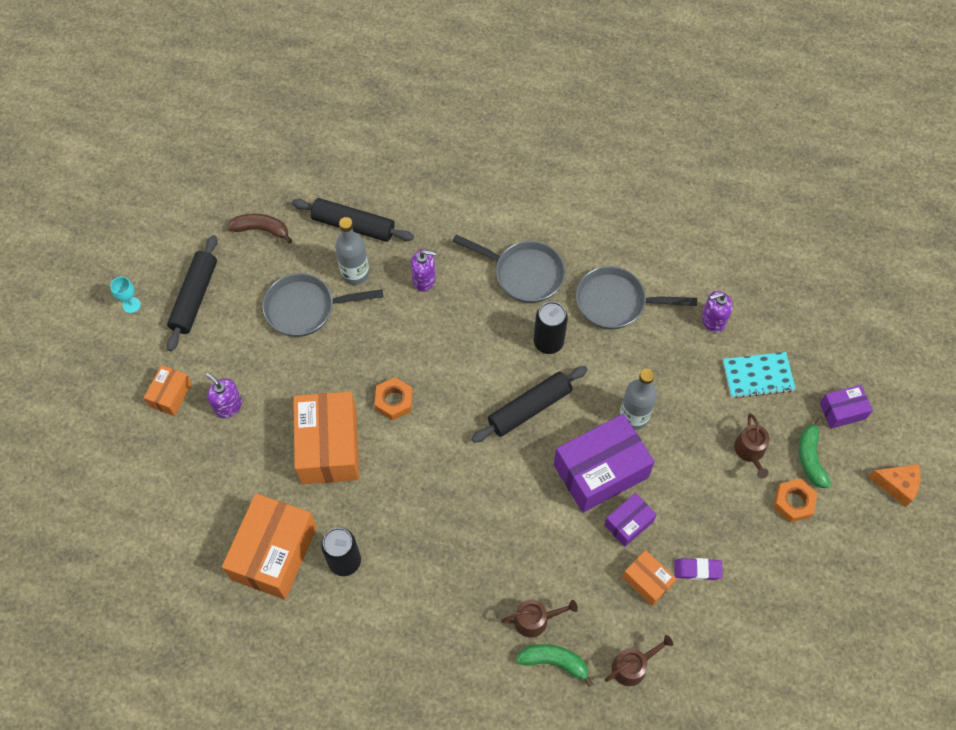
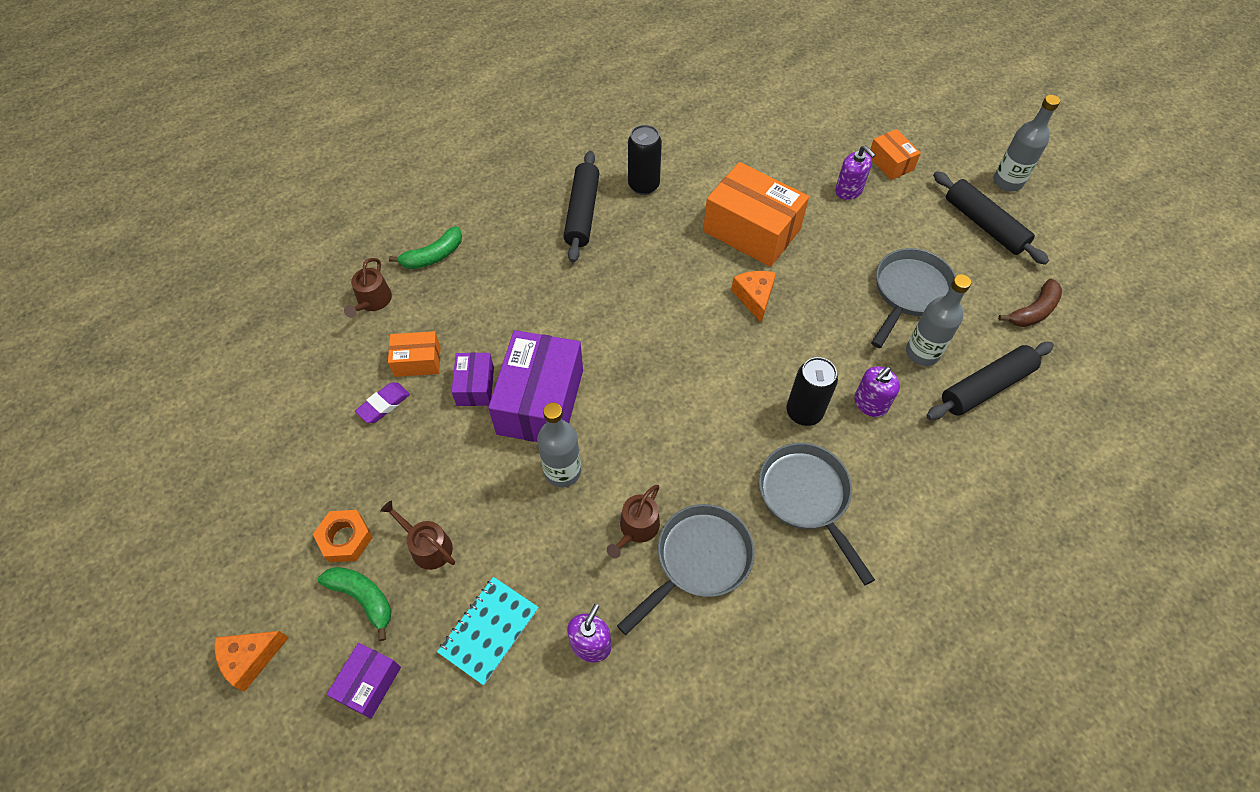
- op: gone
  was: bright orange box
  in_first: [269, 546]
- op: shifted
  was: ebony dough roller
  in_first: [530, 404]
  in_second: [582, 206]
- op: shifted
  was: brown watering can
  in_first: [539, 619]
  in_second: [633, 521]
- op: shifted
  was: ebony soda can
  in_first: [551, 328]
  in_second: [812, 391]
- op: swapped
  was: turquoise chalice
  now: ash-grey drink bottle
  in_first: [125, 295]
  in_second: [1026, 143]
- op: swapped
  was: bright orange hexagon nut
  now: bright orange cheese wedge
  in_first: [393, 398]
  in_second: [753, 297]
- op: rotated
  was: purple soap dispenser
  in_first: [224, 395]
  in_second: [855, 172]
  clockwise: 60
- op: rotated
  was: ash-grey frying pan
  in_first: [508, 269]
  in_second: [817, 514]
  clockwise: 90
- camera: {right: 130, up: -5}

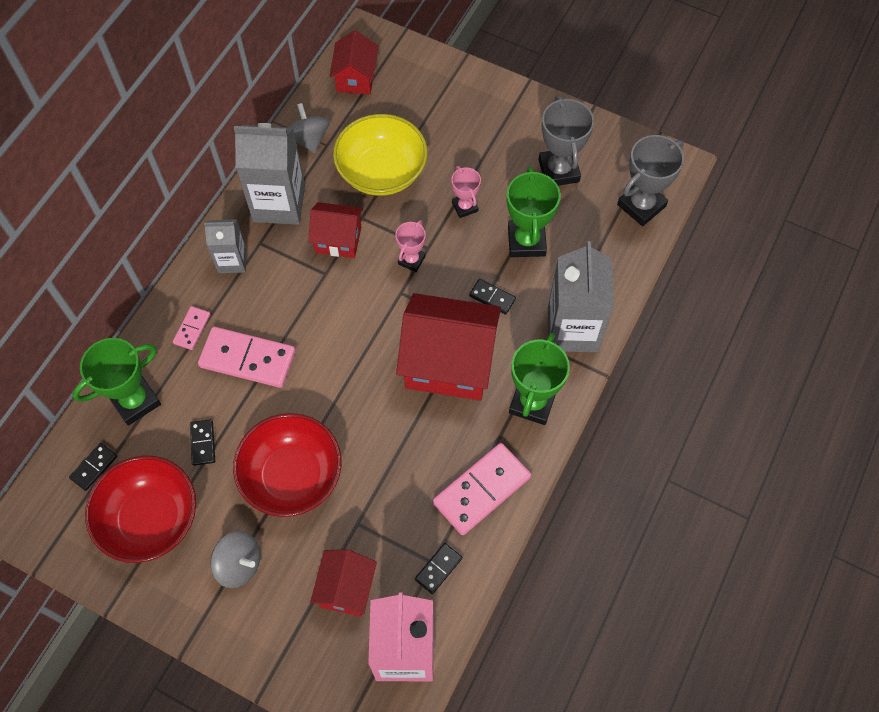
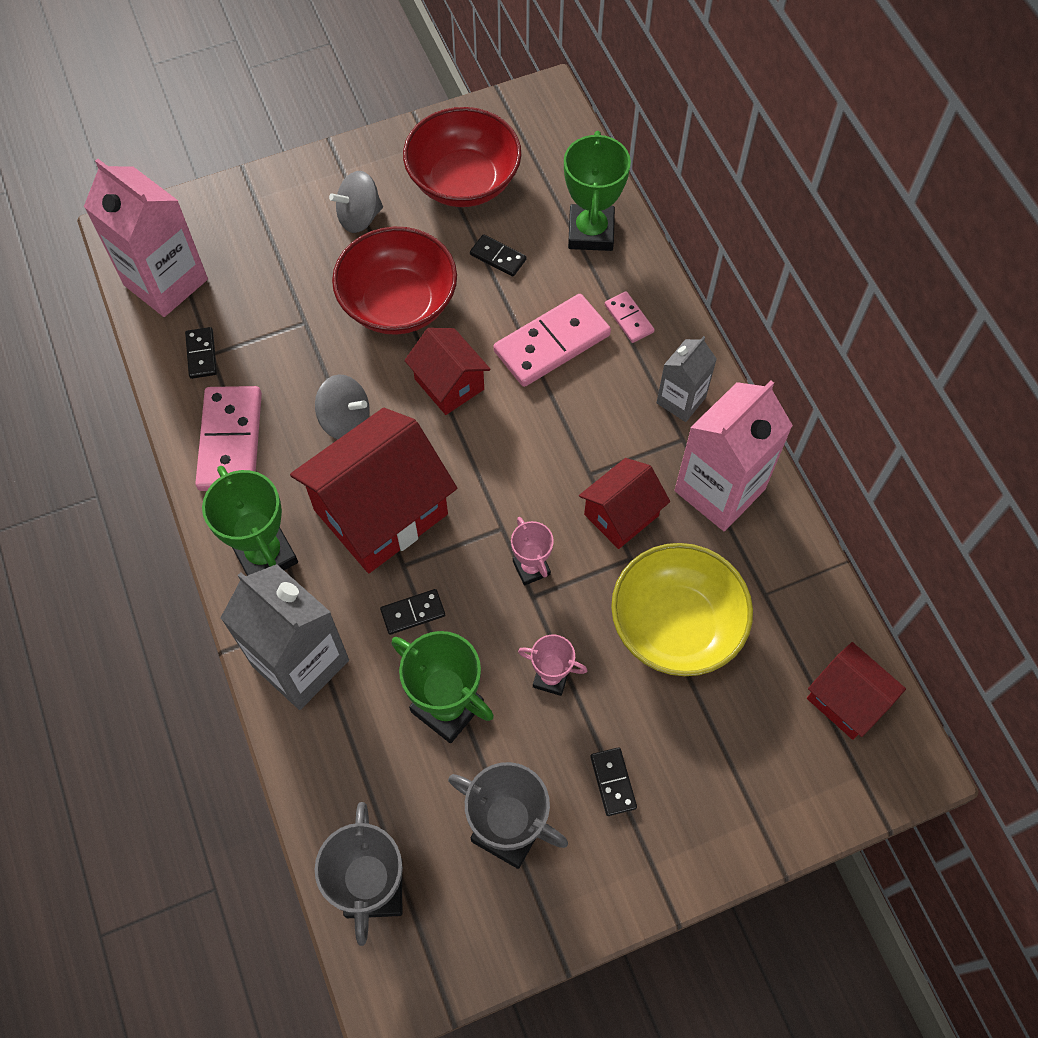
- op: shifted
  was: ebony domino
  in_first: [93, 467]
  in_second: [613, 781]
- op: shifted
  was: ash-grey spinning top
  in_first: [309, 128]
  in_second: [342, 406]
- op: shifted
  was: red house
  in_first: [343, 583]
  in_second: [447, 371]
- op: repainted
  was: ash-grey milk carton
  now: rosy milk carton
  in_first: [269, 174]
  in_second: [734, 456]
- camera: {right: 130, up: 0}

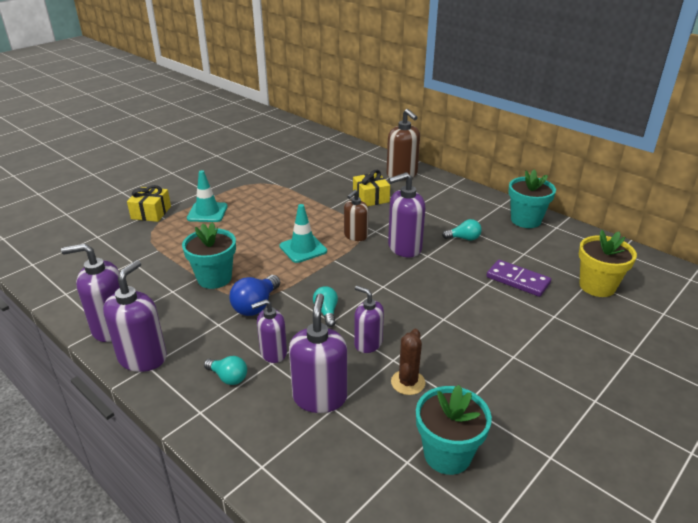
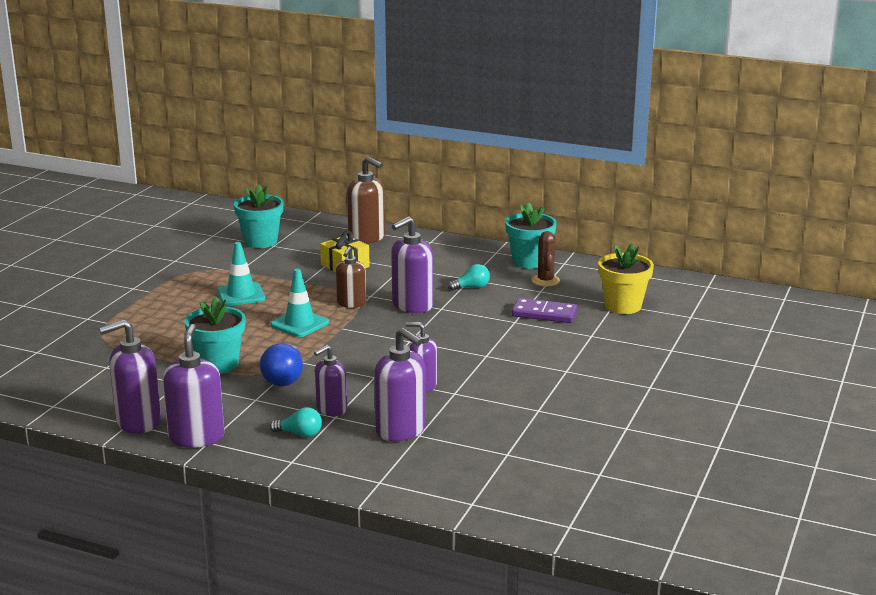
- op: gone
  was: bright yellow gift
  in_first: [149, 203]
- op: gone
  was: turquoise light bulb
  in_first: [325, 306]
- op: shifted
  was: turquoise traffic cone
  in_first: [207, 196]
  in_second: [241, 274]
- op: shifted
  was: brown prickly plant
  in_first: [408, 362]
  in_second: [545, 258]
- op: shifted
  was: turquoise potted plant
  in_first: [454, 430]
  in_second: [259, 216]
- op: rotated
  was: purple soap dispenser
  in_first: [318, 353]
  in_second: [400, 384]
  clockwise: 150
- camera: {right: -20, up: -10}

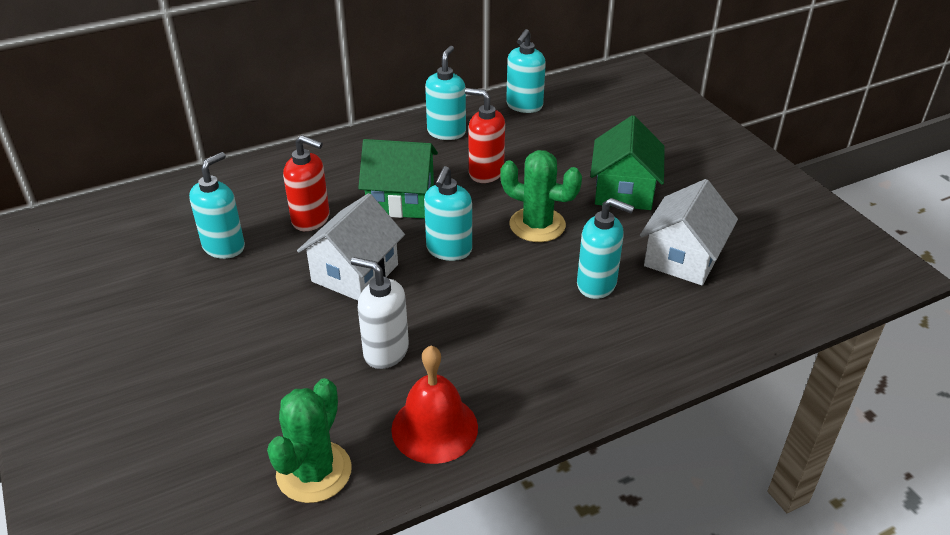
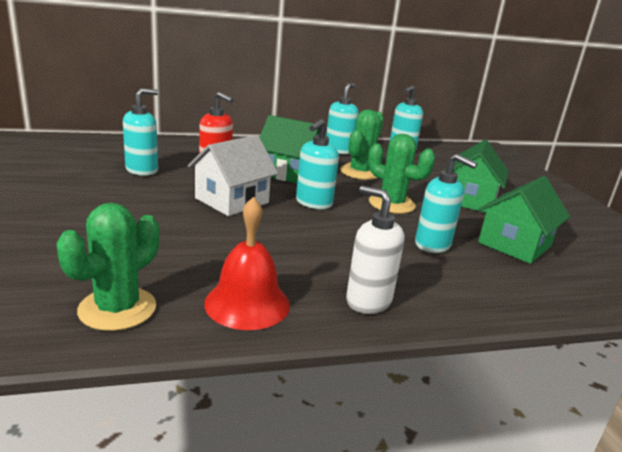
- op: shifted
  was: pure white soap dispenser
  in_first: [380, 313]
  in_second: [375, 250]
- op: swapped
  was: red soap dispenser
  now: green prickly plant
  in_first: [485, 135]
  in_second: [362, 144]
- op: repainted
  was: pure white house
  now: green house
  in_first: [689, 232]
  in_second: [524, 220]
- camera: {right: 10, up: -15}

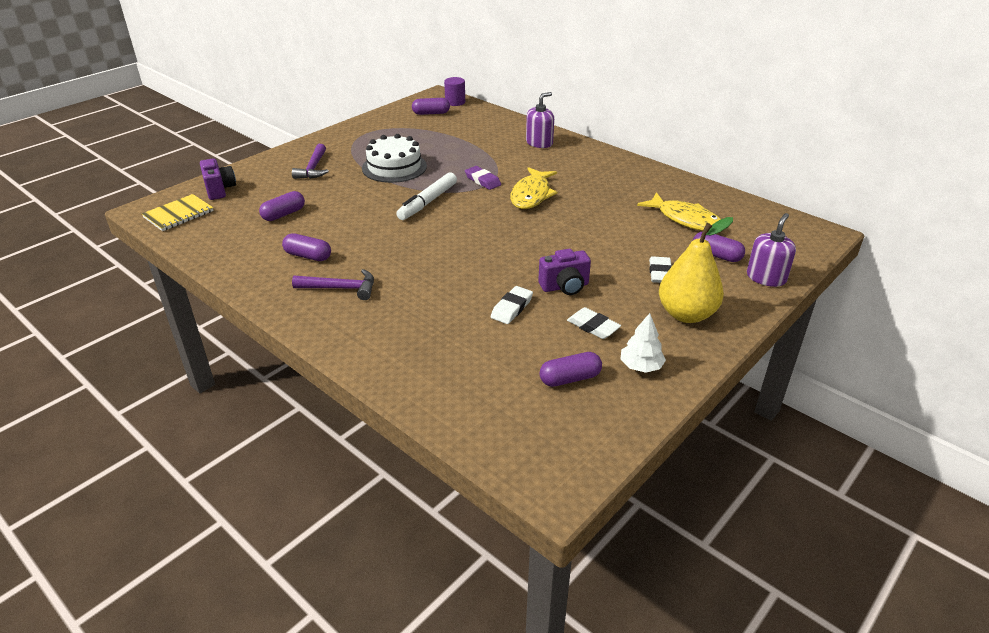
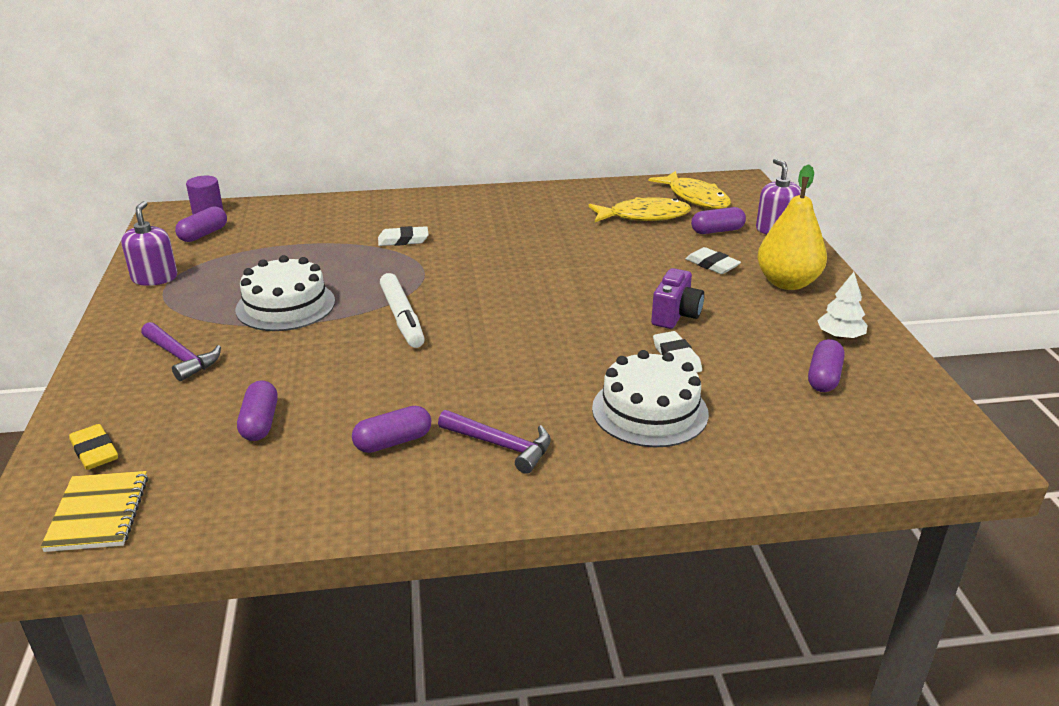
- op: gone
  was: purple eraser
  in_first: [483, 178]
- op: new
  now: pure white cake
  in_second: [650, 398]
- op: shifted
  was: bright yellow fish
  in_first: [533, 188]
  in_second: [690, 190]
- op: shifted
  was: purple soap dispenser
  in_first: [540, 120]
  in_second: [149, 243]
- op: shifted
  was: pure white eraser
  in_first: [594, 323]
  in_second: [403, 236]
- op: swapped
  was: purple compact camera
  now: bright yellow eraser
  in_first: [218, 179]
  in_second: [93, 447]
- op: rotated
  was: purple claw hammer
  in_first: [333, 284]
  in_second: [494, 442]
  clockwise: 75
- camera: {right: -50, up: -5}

+---+

Work out how many lines of the data above contain the string "orange" and give the number alone.

3